Task directions – Going from the line that contains "318, 593, 386>" through the last line of the records, set down each line again exactly, both included, with pictures left out.

Provided records –

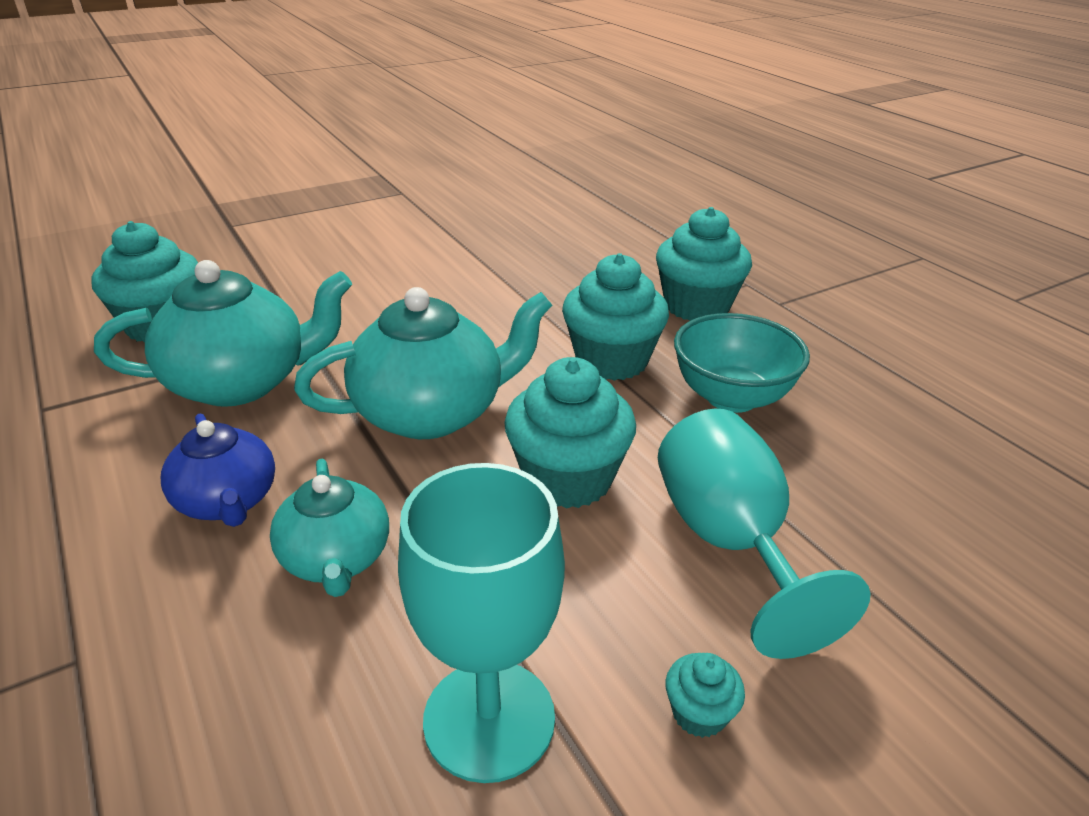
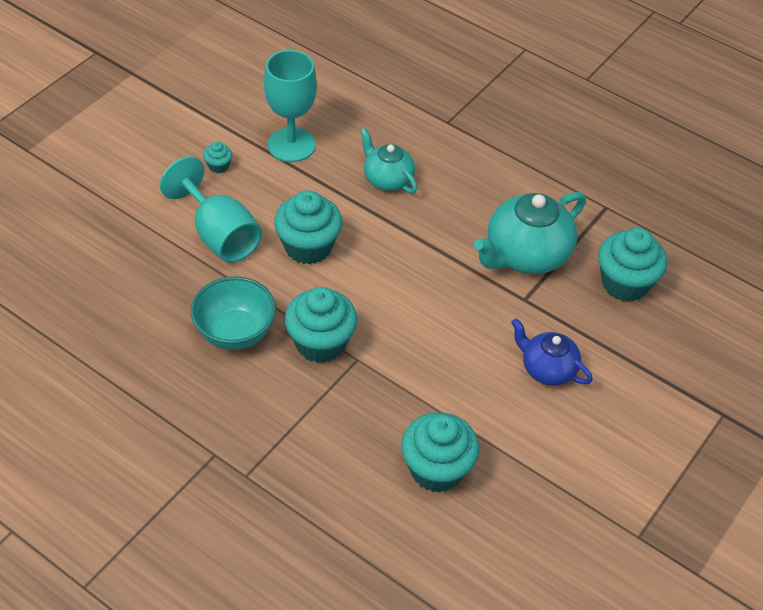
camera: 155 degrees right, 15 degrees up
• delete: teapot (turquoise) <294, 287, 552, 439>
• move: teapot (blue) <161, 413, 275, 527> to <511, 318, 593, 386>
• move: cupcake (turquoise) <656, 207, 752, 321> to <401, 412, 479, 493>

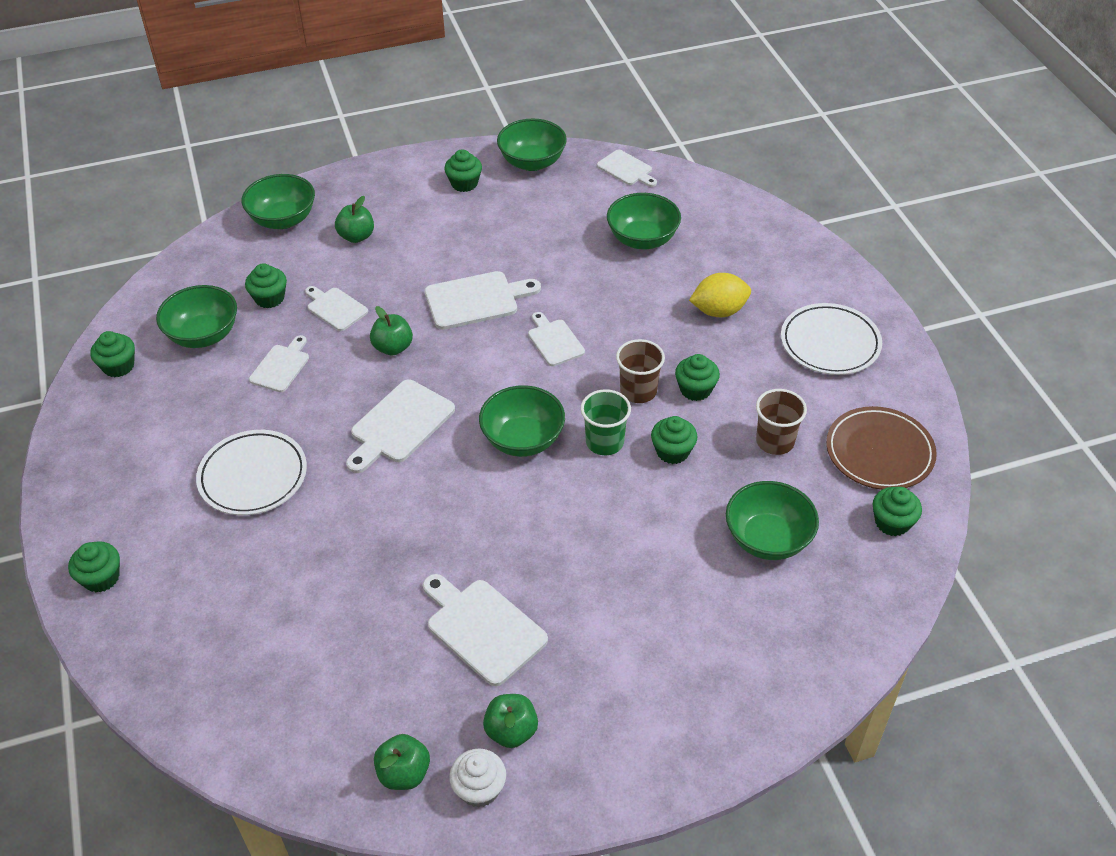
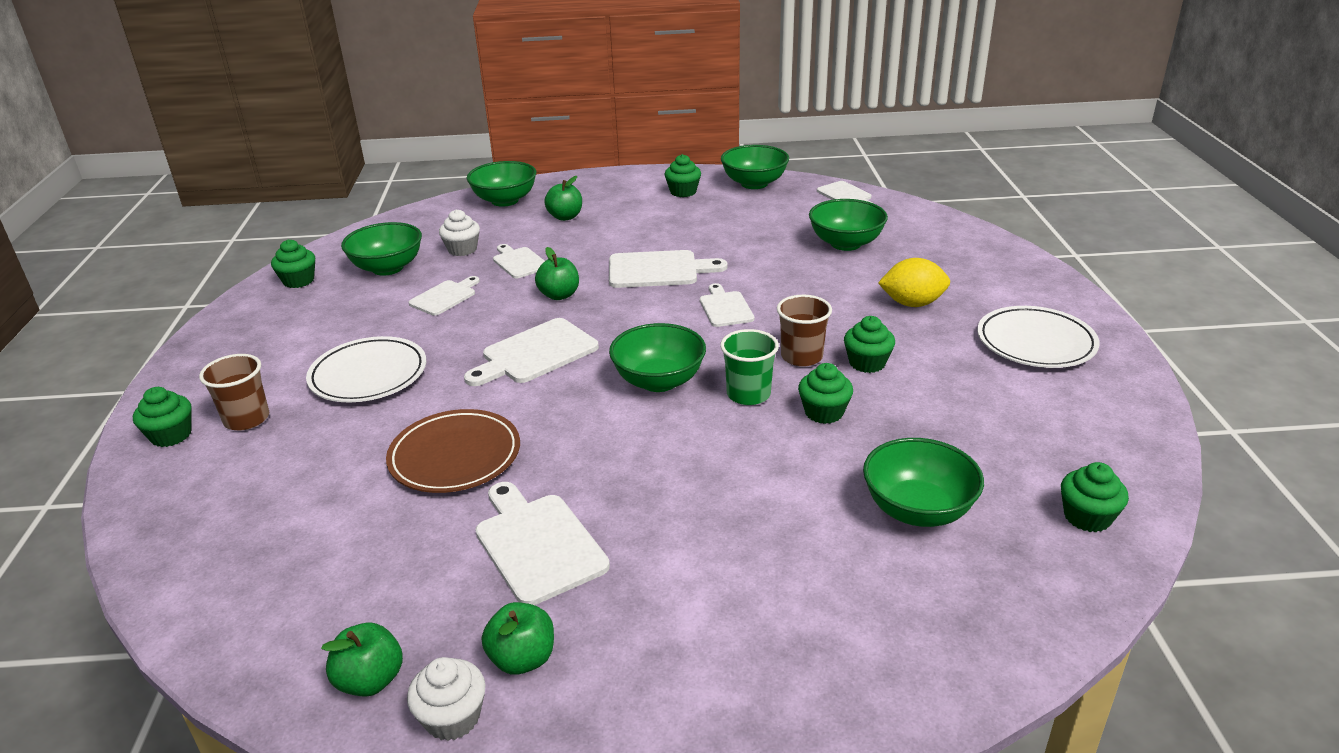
camera: 15 degrees right, 15 degrees down
• move: cup (brown) <756, 389, 807, 455> to <199, 354, 269, 430>
• move: plate (brown) <826, 406, 937, 490> to <386, 409, 520, 493>
• recolor: cupcake (green) <245, 263, 287, 308> to cupcake (white) <439, 209, 480, 256>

Your solution –
• move: teapot (blue) <161, 413, 275, 527> to <511, 318, 593, 386>
• move: cupcake (turquoise) <656, 207, 752, 321> to <401, 412, 479, 493>

camera: 15 degrees right, 15 degrees down
• move: cup (brown) <756, 389, 807, 455> to <199, 354, 269, 430>
• move: plate (brown) <826, 406, 937, 490> to <386, 409, 520, 493>
• recolor: cupcake (green) <245, 263, 287, 308> to cupcake (white) <439, 209, 480, 256>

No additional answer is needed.